Data in this exercise Block Start

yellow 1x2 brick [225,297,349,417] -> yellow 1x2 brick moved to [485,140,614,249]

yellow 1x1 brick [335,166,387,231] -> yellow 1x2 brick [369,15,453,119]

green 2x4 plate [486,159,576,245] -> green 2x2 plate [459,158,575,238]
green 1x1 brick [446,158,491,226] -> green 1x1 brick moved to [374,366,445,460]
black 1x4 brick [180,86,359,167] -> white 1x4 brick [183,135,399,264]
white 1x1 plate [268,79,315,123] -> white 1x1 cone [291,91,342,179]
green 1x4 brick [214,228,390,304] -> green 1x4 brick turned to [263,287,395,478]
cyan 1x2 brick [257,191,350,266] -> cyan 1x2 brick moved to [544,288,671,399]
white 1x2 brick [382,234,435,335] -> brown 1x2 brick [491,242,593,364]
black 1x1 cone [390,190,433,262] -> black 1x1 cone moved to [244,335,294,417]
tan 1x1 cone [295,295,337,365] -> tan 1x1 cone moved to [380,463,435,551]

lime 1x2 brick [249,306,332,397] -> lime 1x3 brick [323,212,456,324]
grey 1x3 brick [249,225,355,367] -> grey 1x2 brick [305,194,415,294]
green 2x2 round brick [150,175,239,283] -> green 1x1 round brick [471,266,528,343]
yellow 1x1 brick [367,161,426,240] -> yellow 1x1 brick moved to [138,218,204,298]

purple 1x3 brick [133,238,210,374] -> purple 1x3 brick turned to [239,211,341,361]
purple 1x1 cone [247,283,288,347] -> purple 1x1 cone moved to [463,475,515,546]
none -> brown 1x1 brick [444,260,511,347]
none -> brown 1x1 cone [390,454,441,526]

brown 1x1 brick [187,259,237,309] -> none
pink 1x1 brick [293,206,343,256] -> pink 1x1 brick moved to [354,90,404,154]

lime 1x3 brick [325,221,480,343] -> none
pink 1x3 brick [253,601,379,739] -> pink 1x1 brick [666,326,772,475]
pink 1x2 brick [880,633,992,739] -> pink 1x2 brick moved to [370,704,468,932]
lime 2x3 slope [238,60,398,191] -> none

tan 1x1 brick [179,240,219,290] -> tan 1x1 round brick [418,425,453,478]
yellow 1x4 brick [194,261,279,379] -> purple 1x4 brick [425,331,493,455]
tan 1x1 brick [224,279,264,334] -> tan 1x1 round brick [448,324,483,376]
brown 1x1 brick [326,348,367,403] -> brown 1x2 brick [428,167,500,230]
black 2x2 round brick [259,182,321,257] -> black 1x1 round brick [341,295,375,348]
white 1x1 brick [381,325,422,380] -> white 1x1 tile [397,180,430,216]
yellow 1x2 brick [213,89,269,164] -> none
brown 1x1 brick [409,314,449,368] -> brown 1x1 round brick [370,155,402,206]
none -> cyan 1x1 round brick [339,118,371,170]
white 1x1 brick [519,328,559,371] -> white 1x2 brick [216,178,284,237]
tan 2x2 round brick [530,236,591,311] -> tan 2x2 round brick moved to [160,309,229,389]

Data in this exercise Block End

◆ **What to work on**:
Set down again, word for word, the stretch of records from the line with "purple 1x3 brick [133,238,210,374]" to the line with "brown 1x1 brick [326,348,367,403]", both of those lines included.

◆ **Output for this exercise**:
purple 1x3 brick [133,238,210,374] -> purple 1x3 brick turned to [239,211,341,361]
purple 1x1 cone [247,283,288,347] -> purple 1x1 cone moved to [463,475,515,546]
none -> brown 1x1 brick [444,260,511,347]
none -> brown 1x1 cone [390,454,441,526]

brown 1x1 brick [187,259,237,309] -> none
pink 1x1 brick [293,206,343,256] -> pink 1x1 brick moved to [354,90,404,154]

lime 1x3 brick [325,221,480,343] -> none
pink 1x3 brick [253,601,379,739] -> pink 1x1 brick [666,326,772,475]
pink 1x2 brick [880,633,992,739] -> pink 1x2 brick moved to [370,704,468,932]
lime 2x3 slope [238,60,398,191] -> none

tan 1x1 brick [179,240,219,290] -> tan 1x1 round brick [418,425,453,478]
yellow 1x4 brick [194,261,279,379] -> purple 1x4 brick [425,331,493,455]
tan 1x1 brick [224,279,264,334] -> tan 1x1 round brick [448,324,483,376]
brown 1x1 brick [326,348,367,403] -> brown 1x2 brick [428,167,500,230]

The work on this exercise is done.